#### [SOURCE INFORMATION]
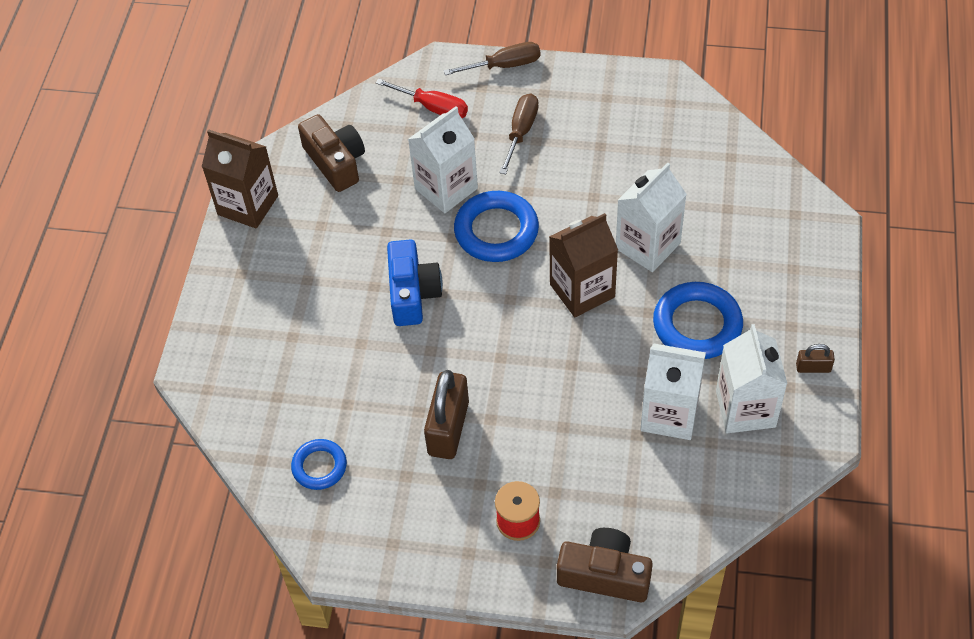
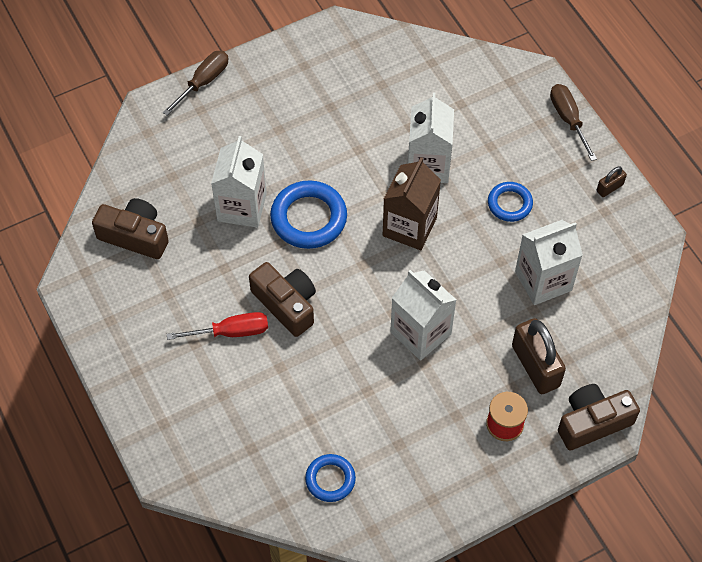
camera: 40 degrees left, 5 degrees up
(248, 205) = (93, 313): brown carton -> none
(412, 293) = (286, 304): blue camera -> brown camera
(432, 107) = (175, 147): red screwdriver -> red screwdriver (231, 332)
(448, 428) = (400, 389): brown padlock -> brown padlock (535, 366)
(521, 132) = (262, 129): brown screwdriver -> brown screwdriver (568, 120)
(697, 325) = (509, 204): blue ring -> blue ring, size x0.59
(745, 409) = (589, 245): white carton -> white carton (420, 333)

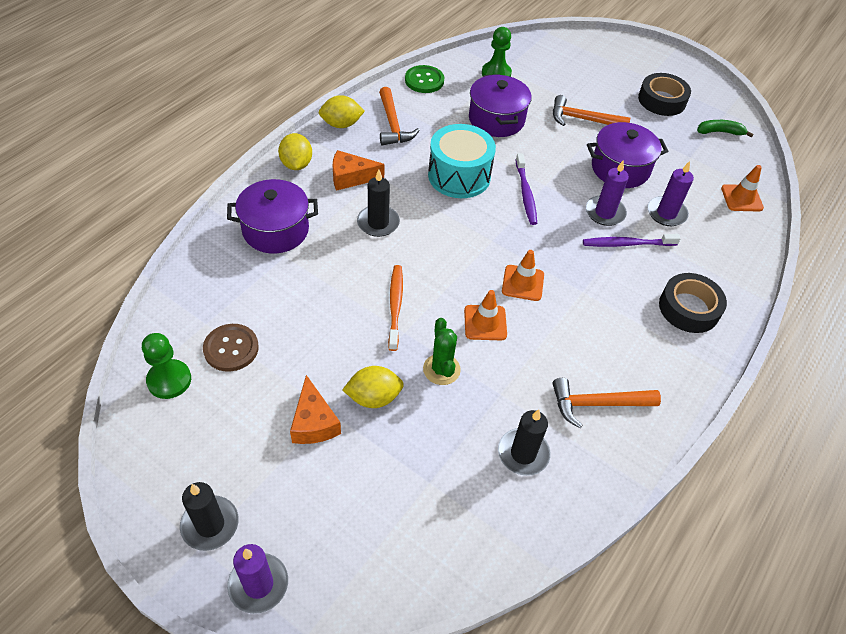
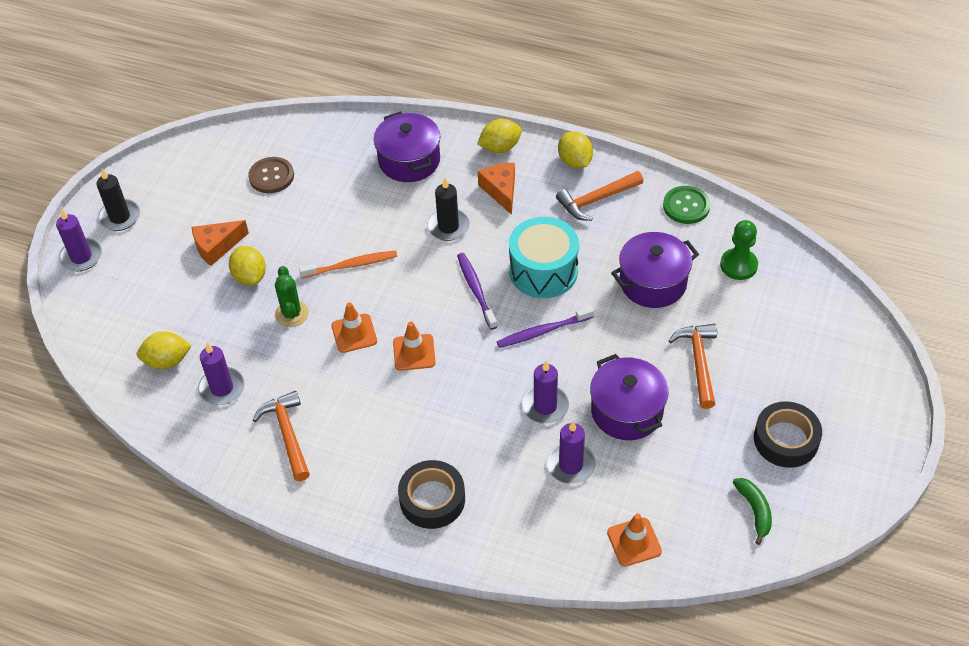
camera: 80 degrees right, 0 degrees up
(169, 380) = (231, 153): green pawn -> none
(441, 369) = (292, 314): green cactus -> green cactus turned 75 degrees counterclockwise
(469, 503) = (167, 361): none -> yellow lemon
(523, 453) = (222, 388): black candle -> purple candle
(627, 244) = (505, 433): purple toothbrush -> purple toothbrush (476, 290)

#### [REQUIRED WORK]
Work out how many lines of the data above contain the string "green" and give the number alone.

#### [WRITTEN SOLUTION]
2